Data:

=== Section Start ===

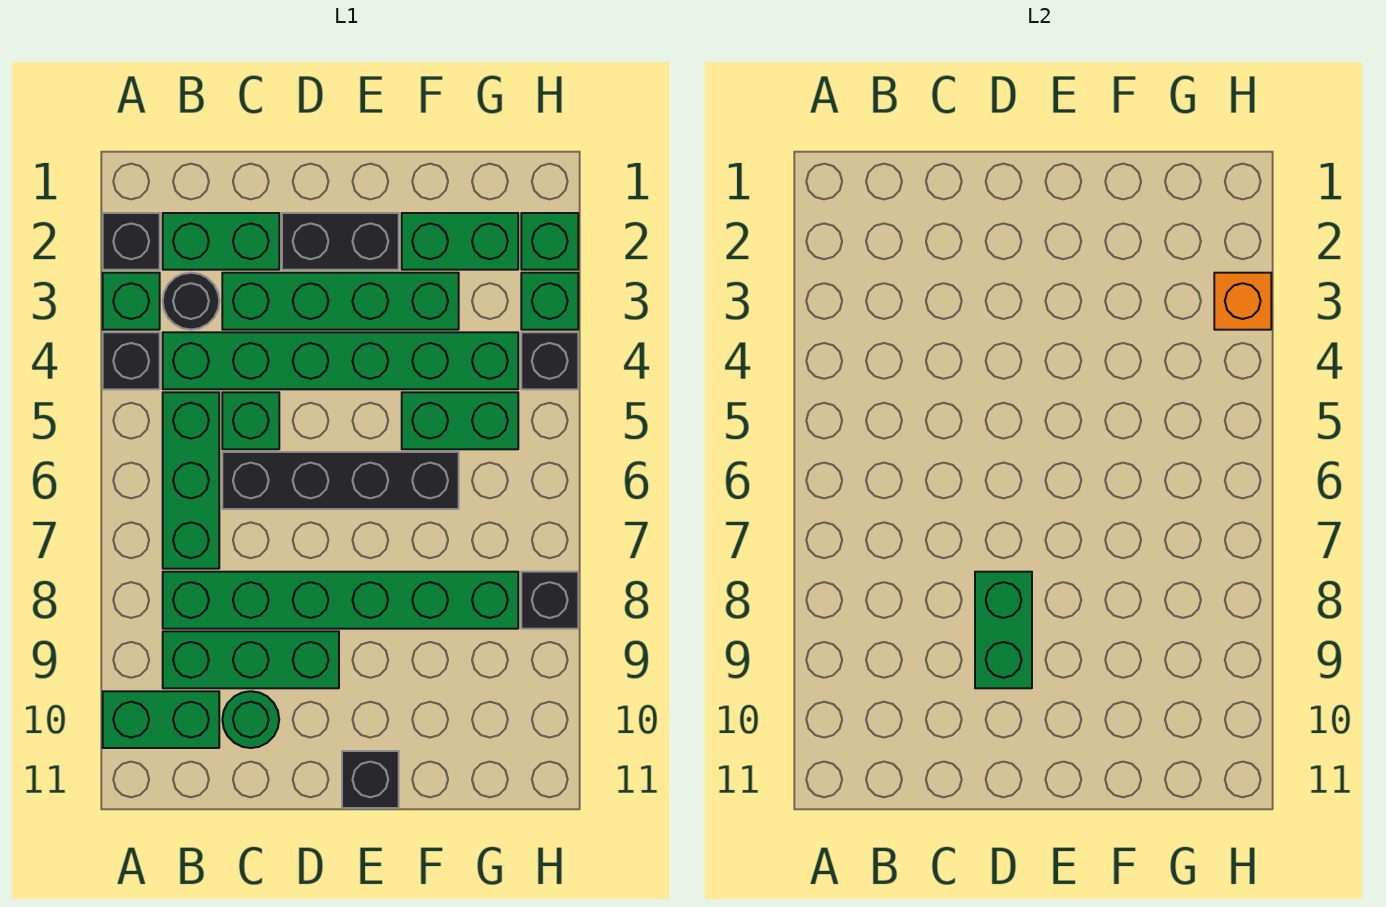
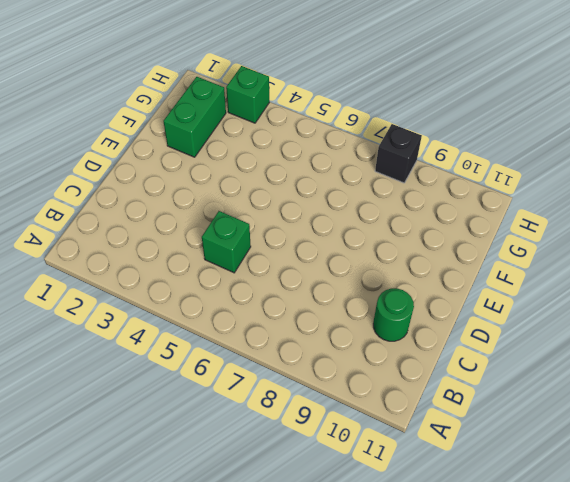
none -> black brick A2 level 1
none -> green brick A3 level 1
none -> black brick A4 level 1

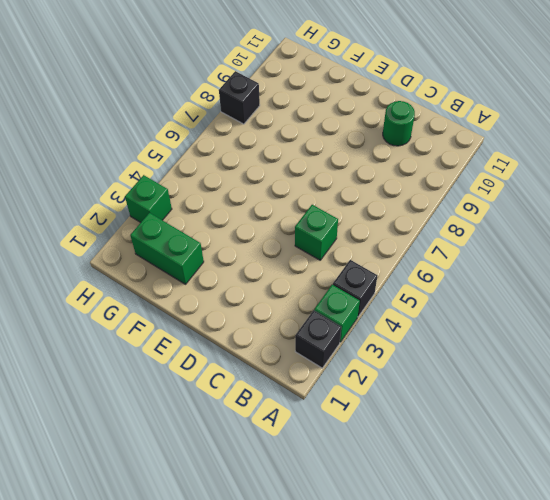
none -> green brick A10:B10 level 1
none -> green brick B2:C2 level 1
none -> black round brick B3 level 1

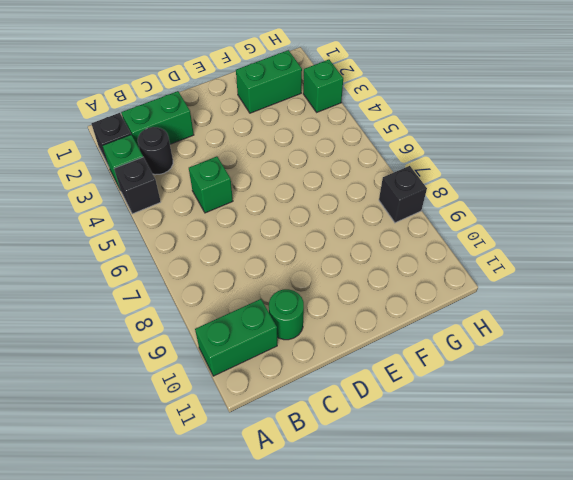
none -> green brick B4:G4 level 1
none -> green brick B5:B7 level 1
none -> green brick B8:G8 level 1

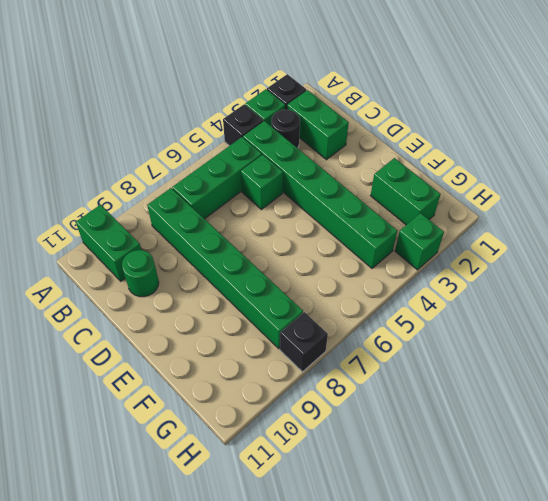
none -> green brick B9:D9 level 1
none -> green brick C3:F3 level 1
none -> black brick C6:F6 level 1

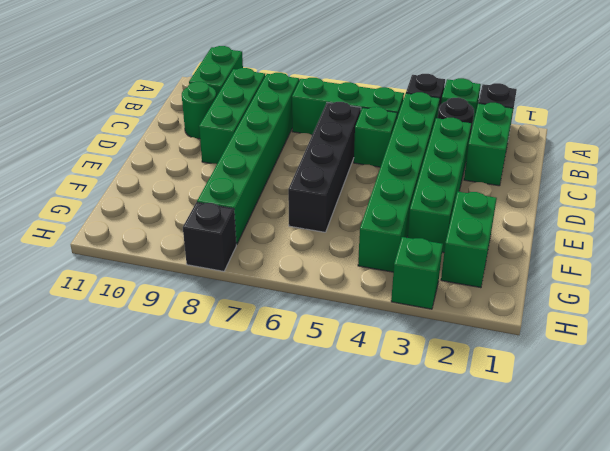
none -> black brick D2:E2 level 1
none -> black brick E11 level 1
none -> green brick F5:G5 level 1

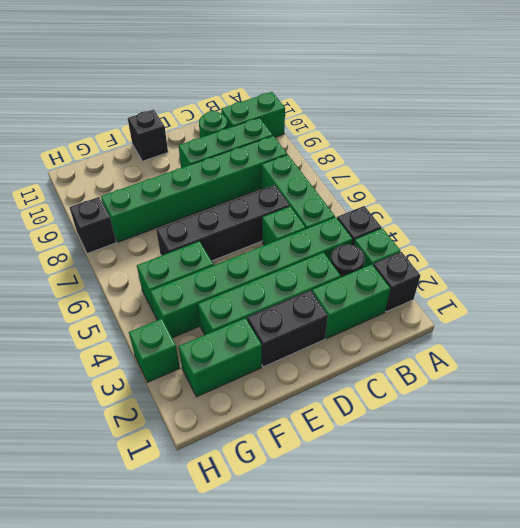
none -> green brick H2 level 1
none -> black brick H4 level 1
none -> green brick D8:D9 level 2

=== Section End ===

What to do: Which lines above hold the word "black"? Copy each of them.

Output of the task:
none -> black brick A2 level 1
none -> black brick A4 level 1
none -> black round brick B3 level 1
none -> black brick C6:F6 level 1
none -> black brick D2:E2 level 1
none -> black brick E11 level 1
none -> black brick H4 level 1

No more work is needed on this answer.